▶ EXERCISE GOAL: Take from the entries below the stretch from the line with "- → huevo (rojo) (490,137,521,161)" through the line with "mancuerna (gris) (456,178,531,253)", and return it exactly, leaving the pictures out.

▶ Scene difference descriptions:
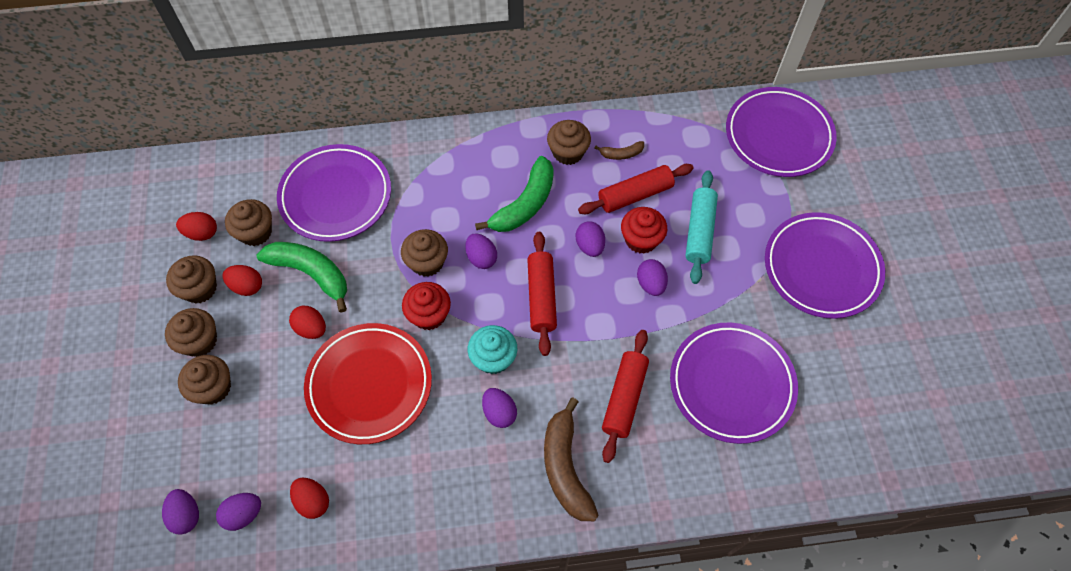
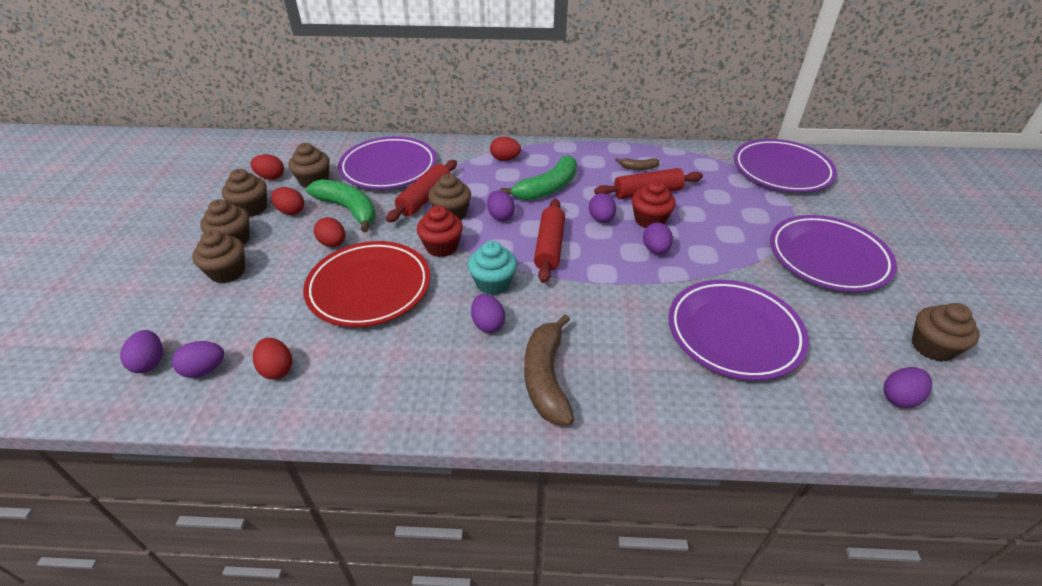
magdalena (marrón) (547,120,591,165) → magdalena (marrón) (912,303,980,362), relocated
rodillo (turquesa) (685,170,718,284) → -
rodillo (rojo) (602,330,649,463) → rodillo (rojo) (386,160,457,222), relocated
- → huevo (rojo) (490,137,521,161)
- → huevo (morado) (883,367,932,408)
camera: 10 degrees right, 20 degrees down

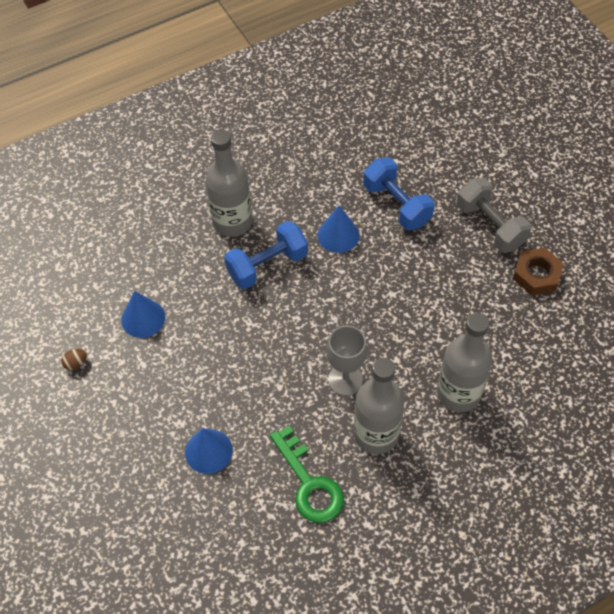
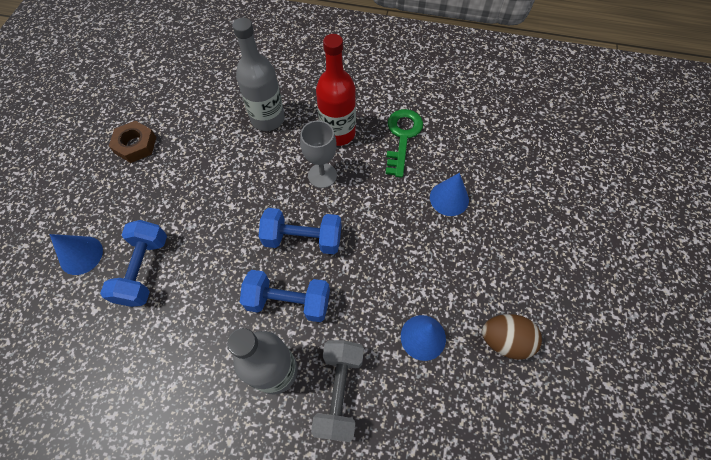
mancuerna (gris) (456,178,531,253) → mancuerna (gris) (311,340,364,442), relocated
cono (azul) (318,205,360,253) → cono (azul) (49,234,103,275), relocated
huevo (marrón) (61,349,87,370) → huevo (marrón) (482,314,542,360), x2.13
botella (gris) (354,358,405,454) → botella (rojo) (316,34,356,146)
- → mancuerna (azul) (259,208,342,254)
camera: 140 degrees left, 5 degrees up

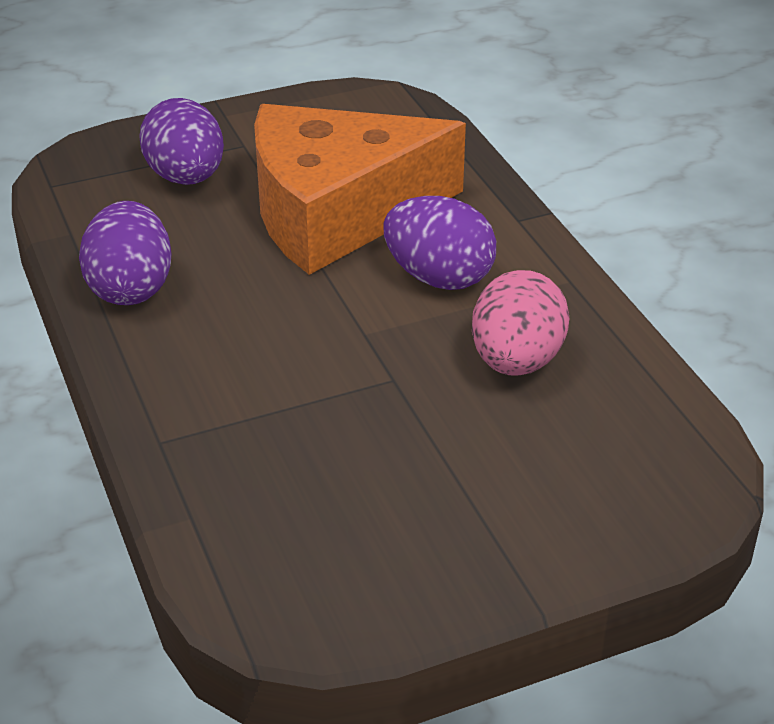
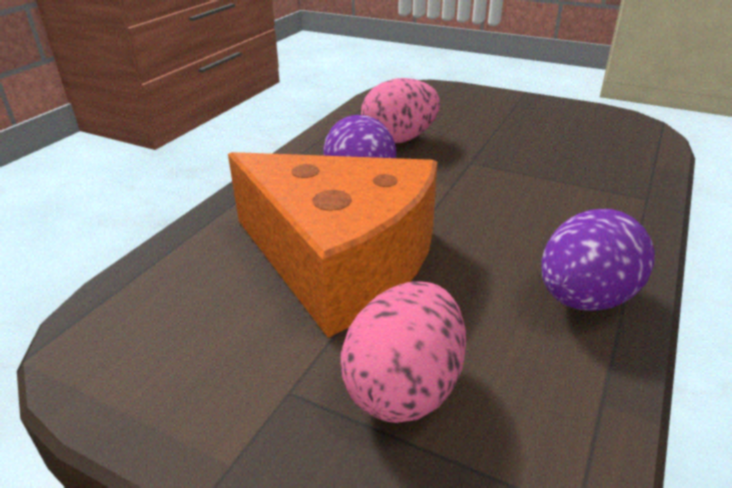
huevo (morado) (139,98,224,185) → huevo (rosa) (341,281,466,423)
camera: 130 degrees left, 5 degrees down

▶ SOLUTION FOR THIS PROBLEM:
- → huevo (rojo) (490,137,521,161)
- → huevo (morado) (883,367,932,408)
camera: 10 degrees right, 20 degrees down

mancuerna (gris) (456,178,531,253) → mancuerna (gris) (311,340,364,442), relocated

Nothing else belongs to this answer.